■ **Goal**:
Collect and copy out every line below that contains the word "treble". Case counts.

++++++

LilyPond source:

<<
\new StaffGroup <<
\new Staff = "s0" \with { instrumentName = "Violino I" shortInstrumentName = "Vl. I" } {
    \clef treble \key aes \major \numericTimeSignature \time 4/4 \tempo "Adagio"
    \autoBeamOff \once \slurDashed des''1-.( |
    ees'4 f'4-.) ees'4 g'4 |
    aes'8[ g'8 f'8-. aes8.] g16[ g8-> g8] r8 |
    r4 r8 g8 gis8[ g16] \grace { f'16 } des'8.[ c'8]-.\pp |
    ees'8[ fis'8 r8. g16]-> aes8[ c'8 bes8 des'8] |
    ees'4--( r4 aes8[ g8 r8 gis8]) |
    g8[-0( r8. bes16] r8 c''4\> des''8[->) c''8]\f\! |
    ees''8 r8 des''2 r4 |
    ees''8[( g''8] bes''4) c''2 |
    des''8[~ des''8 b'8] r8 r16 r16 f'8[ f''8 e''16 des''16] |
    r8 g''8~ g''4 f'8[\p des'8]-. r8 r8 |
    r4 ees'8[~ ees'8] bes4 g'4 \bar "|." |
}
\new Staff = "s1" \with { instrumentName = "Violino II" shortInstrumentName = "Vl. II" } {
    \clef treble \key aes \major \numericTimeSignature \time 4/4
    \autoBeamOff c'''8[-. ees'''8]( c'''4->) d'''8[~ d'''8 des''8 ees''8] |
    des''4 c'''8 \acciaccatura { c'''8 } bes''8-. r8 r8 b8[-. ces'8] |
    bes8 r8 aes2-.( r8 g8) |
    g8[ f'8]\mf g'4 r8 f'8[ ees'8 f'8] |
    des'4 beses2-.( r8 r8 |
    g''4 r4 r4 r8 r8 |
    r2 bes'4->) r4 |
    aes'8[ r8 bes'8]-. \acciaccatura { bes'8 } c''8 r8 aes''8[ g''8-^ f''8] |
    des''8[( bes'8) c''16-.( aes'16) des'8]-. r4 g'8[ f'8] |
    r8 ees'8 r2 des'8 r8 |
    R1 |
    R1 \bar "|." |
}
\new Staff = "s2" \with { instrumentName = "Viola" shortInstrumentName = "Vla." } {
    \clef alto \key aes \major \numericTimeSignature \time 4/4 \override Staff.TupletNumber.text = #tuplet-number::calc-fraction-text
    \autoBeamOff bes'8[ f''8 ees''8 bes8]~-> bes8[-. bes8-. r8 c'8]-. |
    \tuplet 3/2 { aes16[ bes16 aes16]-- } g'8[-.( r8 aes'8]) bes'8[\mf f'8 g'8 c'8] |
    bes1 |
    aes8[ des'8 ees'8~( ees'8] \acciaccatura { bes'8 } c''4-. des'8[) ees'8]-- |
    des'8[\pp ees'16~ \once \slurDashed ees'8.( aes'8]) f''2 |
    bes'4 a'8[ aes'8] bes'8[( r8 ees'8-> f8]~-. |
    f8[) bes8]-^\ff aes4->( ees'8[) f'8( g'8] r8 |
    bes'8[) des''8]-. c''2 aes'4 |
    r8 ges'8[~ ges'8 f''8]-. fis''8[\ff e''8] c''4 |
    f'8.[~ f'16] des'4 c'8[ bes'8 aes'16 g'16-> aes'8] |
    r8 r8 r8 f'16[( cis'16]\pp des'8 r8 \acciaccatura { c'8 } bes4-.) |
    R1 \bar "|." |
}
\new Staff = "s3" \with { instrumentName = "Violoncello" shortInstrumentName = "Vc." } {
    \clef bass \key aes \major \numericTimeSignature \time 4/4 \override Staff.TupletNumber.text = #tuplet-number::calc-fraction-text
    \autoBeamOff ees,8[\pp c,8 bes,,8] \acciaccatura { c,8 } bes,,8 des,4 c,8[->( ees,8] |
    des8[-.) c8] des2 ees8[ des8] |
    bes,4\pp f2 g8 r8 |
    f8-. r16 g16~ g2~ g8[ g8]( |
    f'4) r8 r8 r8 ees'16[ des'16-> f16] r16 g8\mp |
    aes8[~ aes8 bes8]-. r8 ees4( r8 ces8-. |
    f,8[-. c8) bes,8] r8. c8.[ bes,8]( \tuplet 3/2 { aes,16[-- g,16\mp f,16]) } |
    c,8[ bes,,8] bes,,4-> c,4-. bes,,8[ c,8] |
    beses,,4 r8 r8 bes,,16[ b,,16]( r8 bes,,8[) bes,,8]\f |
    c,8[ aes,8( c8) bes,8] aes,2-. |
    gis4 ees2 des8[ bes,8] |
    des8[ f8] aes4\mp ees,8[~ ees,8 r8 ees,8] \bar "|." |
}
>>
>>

++++++

■ **The completed task**:
    \clef treble \key aes \major \numericTimeSignature \time 4/4 \tempo "Adagio"
    \clef treble \key aes \major \numericTimeSignature \time 4/4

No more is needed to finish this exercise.